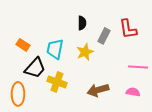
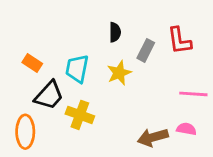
brown arrow: (98, 90) -> (153, 137), moved

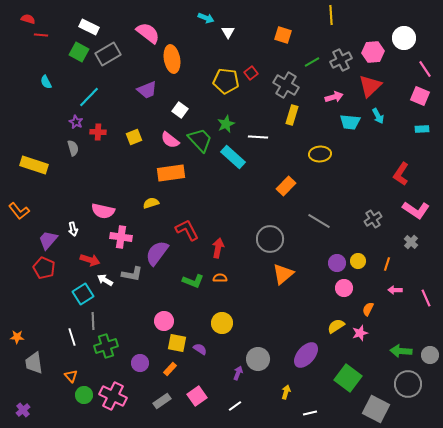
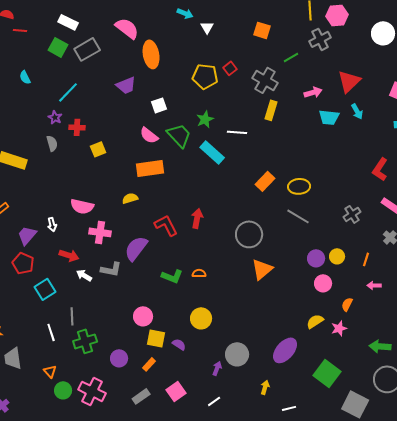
pink hexagon: (373, 52) -> (337, 15), moved
gray cross: (341, 60) -> (320, 39), moved
white square: (180, 110) -> (159, 105), turned 35
yellow square: (134, 137) -> (98, 149), moved
yellow ellipse: (320, 154) -> (299, 186), moved
red arrow: (218, 248) -> (197, 218), moved
cyan square: (83, 294) -> (45, 289), moved

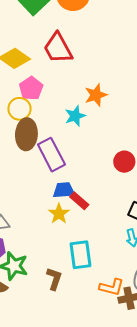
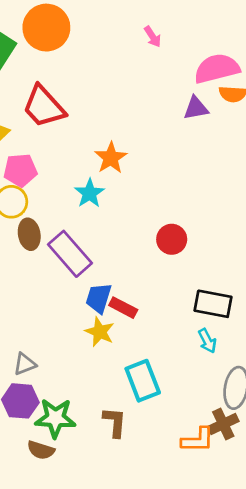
pink pentagon: (31, 88) -> (20, 170), turned -30
brown ellipse: (26, 134) -> (29, 234), size x0.7
blue trapezoid: (64, 190) -> (99, 298), turned -55
orange L-shape: (112, 287) -> (198, 440), moved

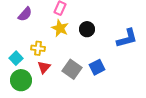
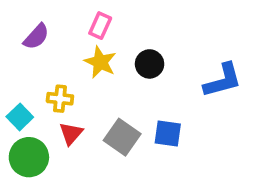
blue square: (97, 67) -> (168, 133), turned 35

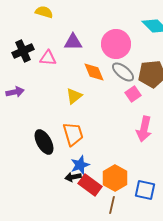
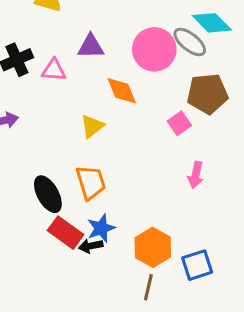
gray ellipse: (123, 72) -> (190, 42), moved
pink arrow: (144, 129) -> (196, 175), size x0.7
red rectangle: (90, 185) -> (66, 233), moved
blue square: (145, 190) -> (197, 265), turned -30

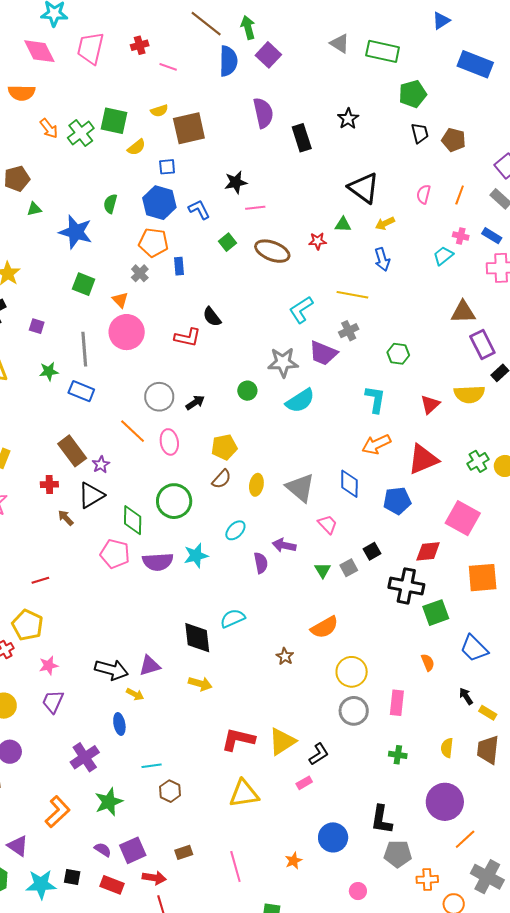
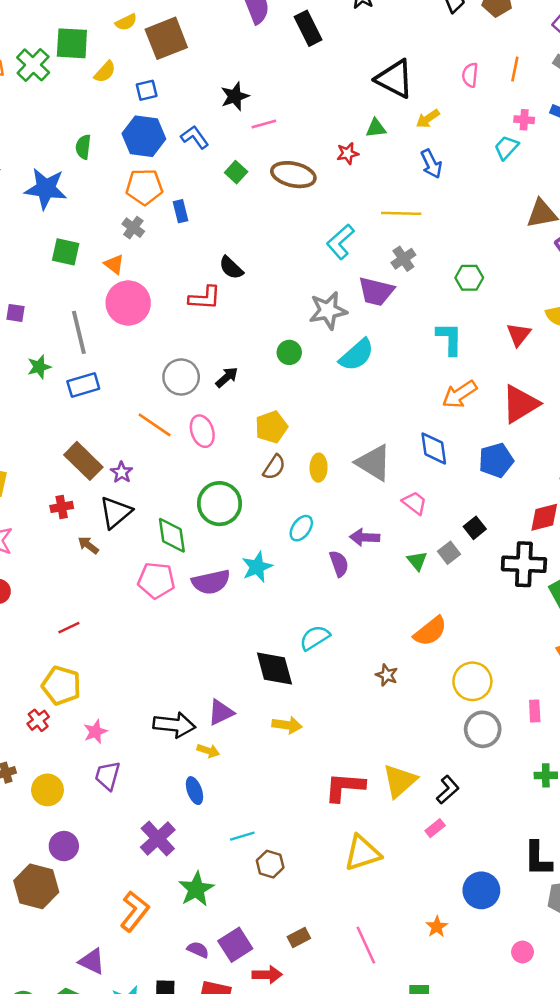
blue rectangle: (81, 391) -> (83, 385), turned -30
pink rectangle: (397, 703) -> (535, 711), size x0.7

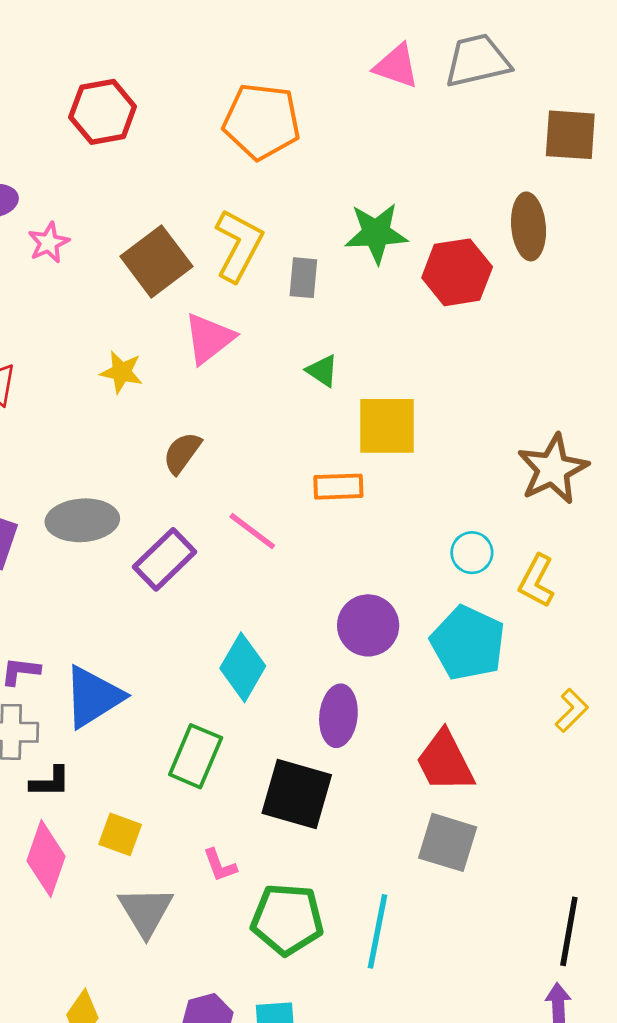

- Directions for this task:
State how many lines of the listing hold the string "size", and add nothing else.

- Completed exercise:
3